Problem description:
With the line that contains "violet stick of glue 449" as the final line, return every line from the start of the data below exactly.

[Opening Information supplied section]

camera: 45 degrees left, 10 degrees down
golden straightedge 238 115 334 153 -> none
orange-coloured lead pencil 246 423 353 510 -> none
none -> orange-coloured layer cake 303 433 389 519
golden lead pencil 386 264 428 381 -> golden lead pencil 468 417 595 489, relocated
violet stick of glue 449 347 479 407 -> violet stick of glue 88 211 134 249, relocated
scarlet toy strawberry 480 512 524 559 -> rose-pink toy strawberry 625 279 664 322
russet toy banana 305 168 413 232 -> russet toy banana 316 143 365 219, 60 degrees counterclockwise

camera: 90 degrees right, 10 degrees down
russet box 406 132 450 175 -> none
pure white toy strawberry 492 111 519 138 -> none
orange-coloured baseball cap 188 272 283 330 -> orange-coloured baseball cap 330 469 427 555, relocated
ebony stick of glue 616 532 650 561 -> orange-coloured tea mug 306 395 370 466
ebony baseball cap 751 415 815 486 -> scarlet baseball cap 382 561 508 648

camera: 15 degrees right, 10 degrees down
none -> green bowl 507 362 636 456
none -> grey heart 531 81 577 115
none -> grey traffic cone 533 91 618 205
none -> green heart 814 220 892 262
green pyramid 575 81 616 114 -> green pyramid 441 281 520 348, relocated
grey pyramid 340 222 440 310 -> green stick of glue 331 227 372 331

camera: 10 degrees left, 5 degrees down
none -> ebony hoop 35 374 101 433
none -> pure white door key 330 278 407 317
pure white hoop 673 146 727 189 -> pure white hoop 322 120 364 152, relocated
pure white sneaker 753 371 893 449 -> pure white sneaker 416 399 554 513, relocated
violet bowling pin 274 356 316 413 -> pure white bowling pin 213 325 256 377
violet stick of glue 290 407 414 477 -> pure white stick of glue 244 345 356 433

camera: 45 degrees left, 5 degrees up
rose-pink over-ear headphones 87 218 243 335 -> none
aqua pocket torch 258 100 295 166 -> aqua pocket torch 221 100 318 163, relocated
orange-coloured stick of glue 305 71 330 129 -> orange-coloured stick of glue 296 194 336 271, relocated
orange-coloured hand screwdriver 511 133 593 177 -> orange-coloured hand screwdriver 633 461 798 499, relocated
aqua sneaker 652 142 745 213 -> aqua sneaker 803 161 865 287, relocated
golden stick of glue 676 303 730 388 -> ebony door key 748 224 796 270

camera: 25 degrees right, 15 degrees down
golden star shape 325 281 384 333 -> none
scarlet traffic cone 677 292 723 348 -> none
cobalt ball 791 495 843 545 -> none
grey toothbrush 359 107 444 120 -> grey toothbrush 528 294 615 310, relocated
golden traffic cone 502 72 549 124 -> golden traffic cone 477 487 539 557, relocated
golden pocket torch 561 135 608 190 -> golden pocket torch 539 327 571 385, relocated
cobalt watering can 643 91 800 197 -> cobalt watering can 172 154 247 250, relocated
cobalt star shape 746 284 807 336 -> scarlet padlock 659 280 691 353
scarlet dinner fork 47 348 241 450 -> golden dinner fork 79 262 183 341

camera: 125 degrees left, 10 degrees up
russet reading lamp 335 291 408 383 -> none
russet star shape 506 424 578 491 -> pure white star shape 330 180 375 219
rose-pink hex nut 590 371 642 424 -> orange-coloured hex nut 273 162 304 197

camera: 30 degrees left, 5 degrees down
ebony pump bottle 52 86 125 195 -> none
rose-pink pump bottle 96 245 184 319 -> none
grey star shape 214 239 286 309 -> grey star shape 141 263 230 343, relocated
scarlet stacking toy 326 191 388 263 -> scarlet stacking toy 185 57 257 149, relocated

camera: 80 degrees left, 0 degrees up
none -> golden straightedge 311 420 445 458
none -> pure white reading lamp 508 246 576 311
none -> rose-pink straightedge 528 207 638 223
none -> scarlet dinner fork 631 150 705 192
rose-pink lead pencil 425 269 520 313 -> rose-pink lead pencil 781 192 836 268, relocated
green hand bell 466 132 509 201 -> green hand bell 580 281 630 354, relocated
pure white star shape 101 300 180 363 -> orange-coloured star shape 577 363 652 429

[Closing Information supplied section]

Exercise response:
camera: 45 degrees left, 10 degrees down
golden straightedge 238 115 334 153 -> none
orange-coloured lead pencil 246 423 353 510 -> none
none -> orange-coloured layer cake 303 433 389 519
golden lead pencil 386 264 428 381 -> golden lead pencil 468 417 595 489, relocated
violet stick of glue 449 347 479 407 -> violet stick of glue 88 211 134 249, relocated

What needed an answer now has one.